▽

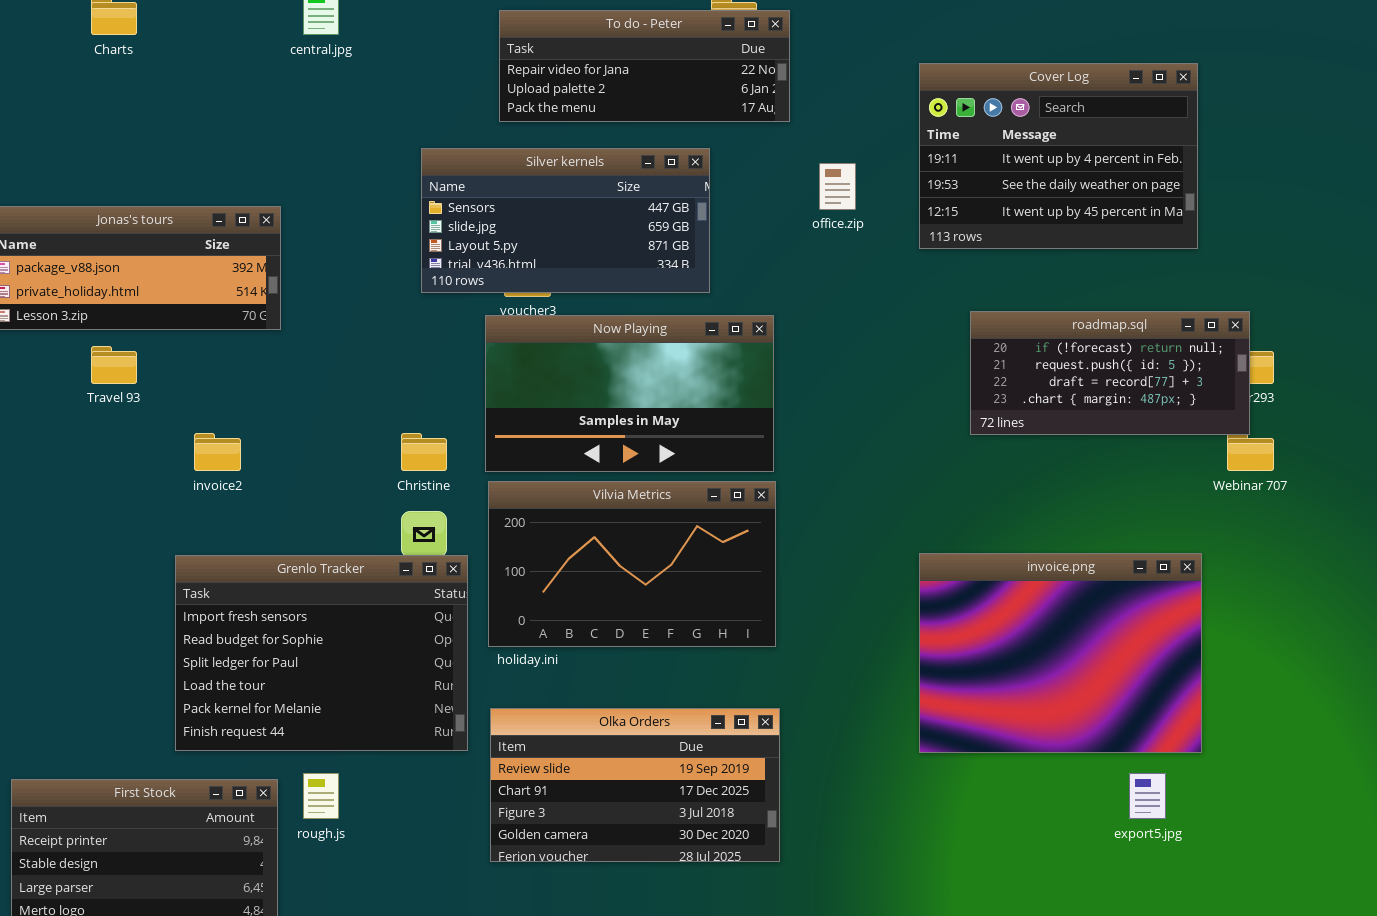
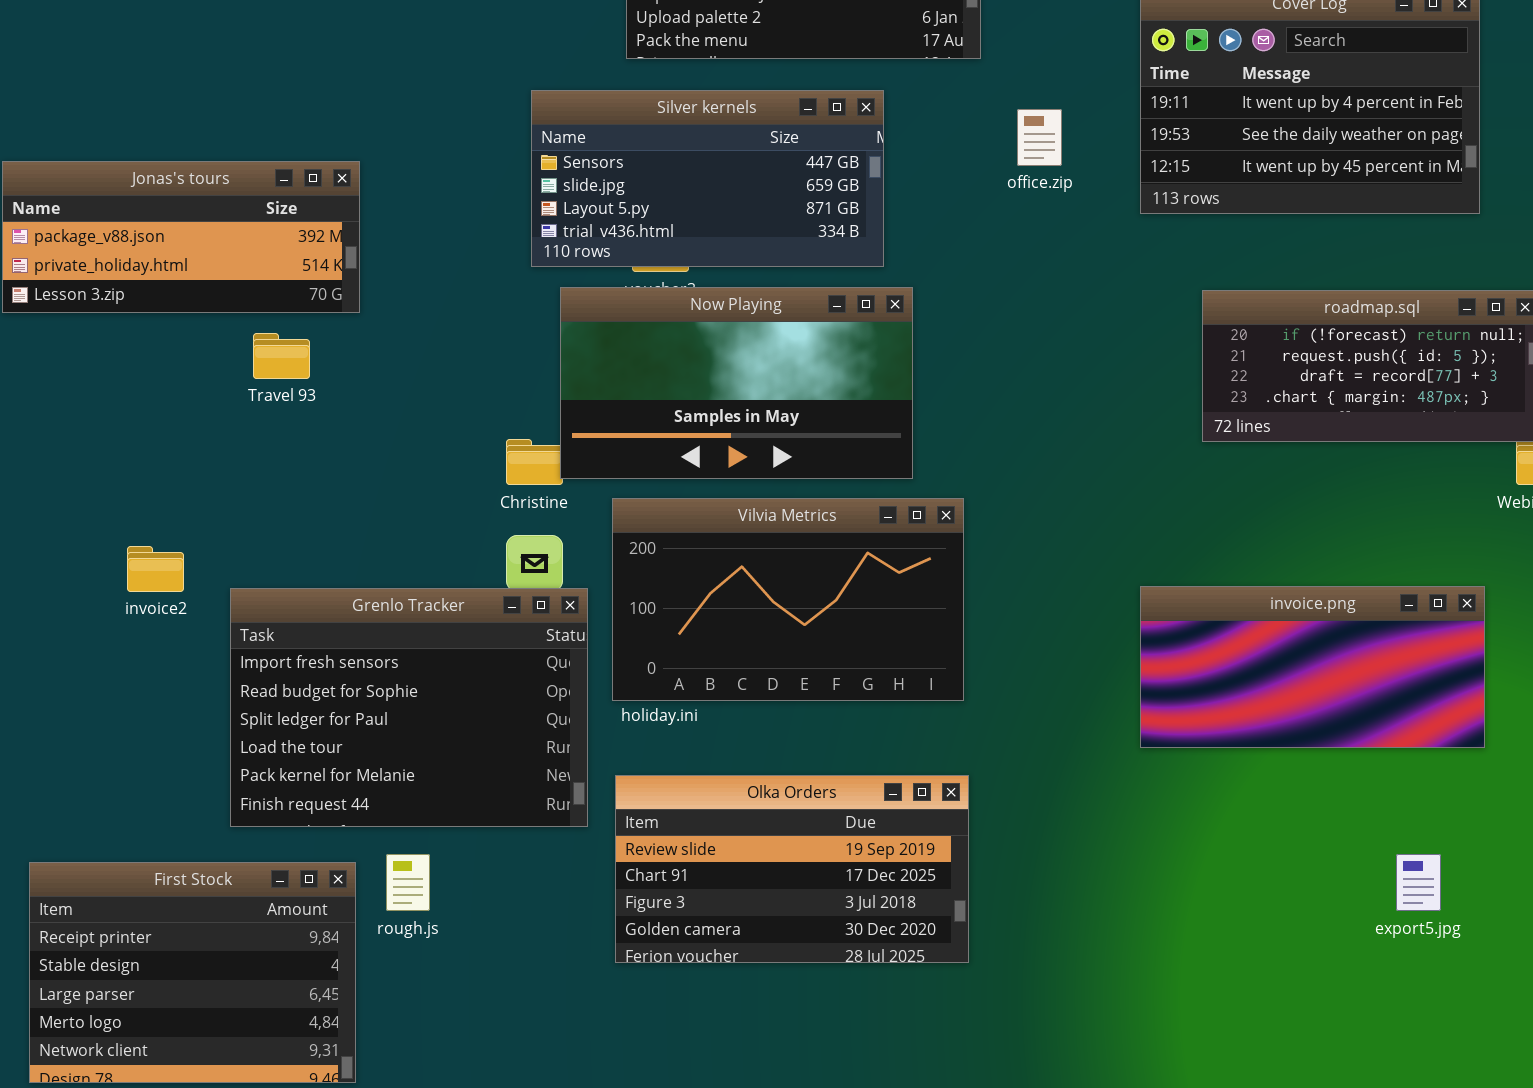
Now Playing: [485,315,774,472] -> [560,287,913,479], moved
Travel 93: [91,346,137,384] -> [253,333,310,379], moved
invoice2: [194,433,241,471] -> [127,546,184,592], moved
invoice.png: [919,553,1202,753] -> [1140,586,1485,748], resized

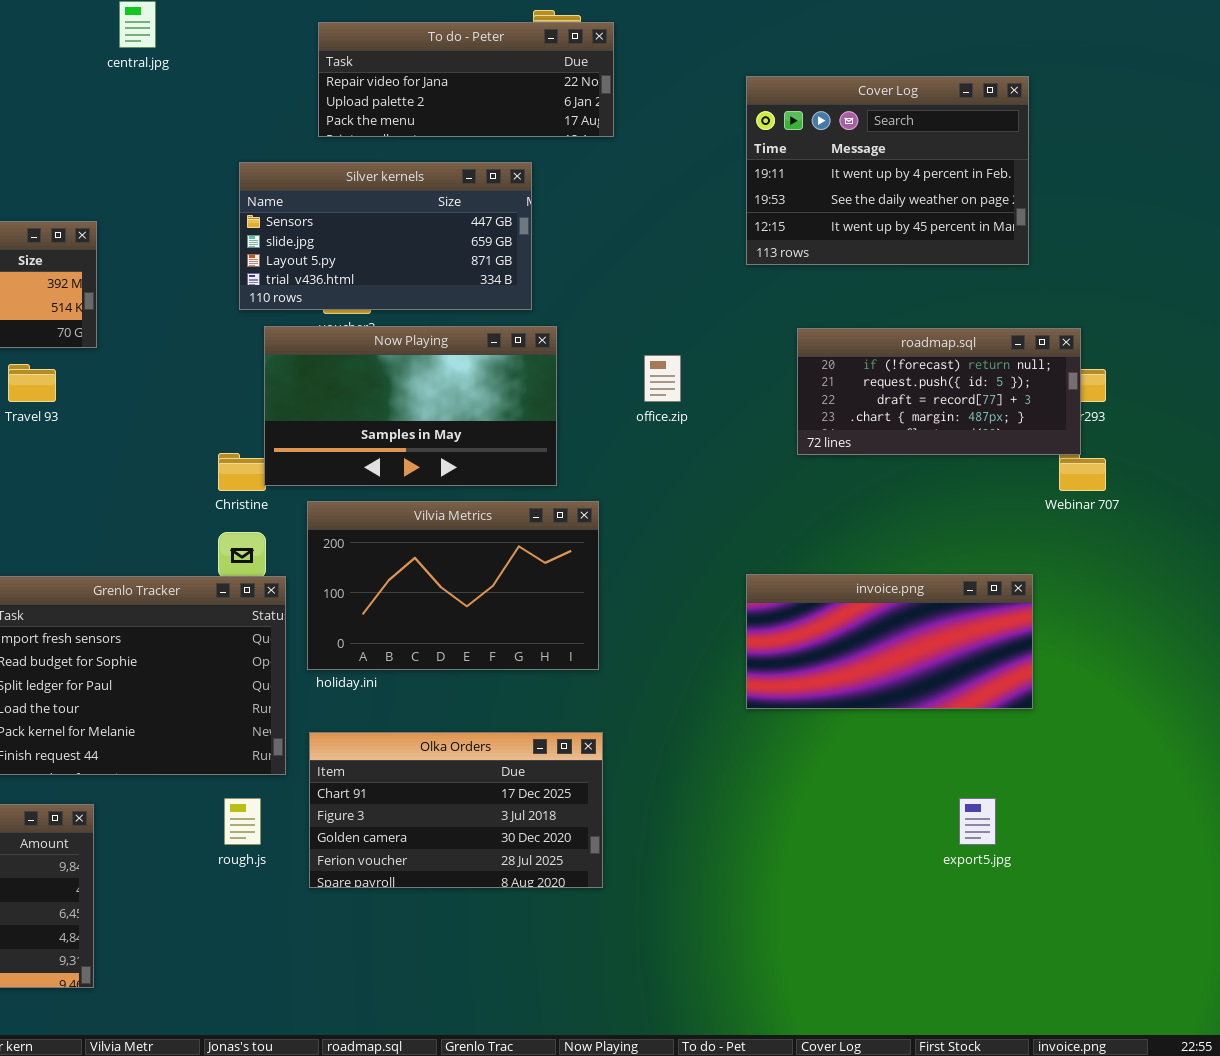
office.zip: [1017,109,1062,166] -> [644,355,681,402], moved
Olka Orders: [615,775,969,963] -> [309,732,603,888], scrolled down 1 row
rough.js: [386,854,430,911] -> [224,798,261,845], moved

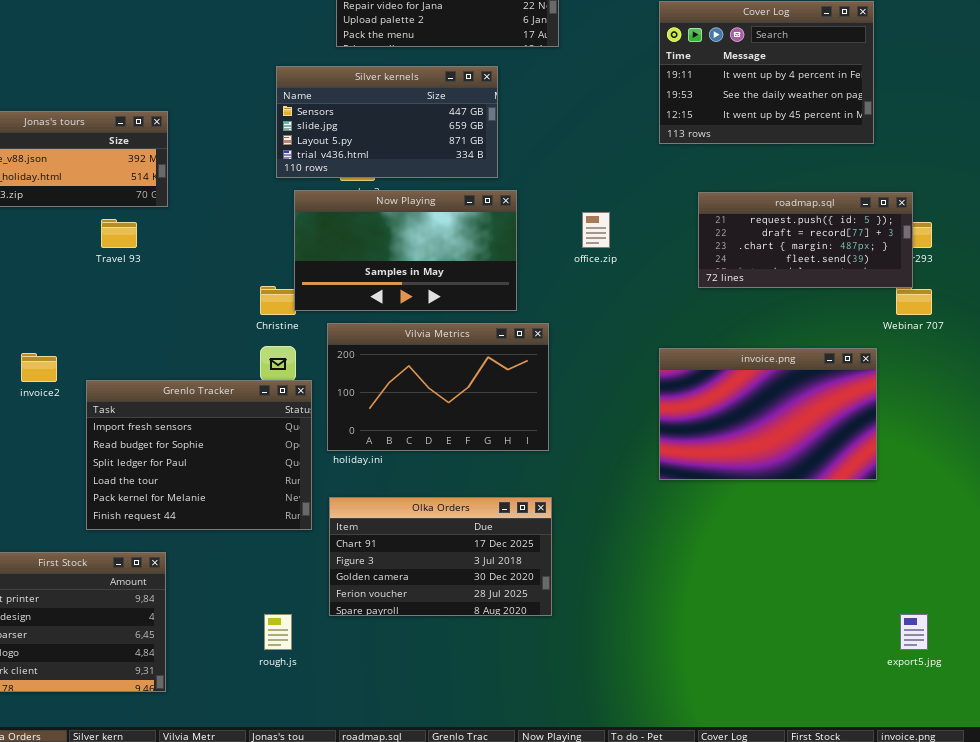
roadmap.sql: [797,328,1081,455] -> [698,192,913,288], scrolled down 1 row
invoice.png: [746,574,1033,709] -> [659,348,877,480], resized
rough.js: [224,798,261,845] -> [264,614,292,650], moved
export5.jpg: [959,798,996,845] -> [900,614,928,650], moved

△

• EXERCISE:
Please quote exactly the lines from the one containing "rough.js: [224,798,261,845] ->" through the last line of the records above, both included, and nothing else.

• OUTPUT BELOW:
rough.js: [224,798,261,845] -> [264,614,292,650], moved
export5.jpg: [959,798,996,845] -> [900,614,928,650], moved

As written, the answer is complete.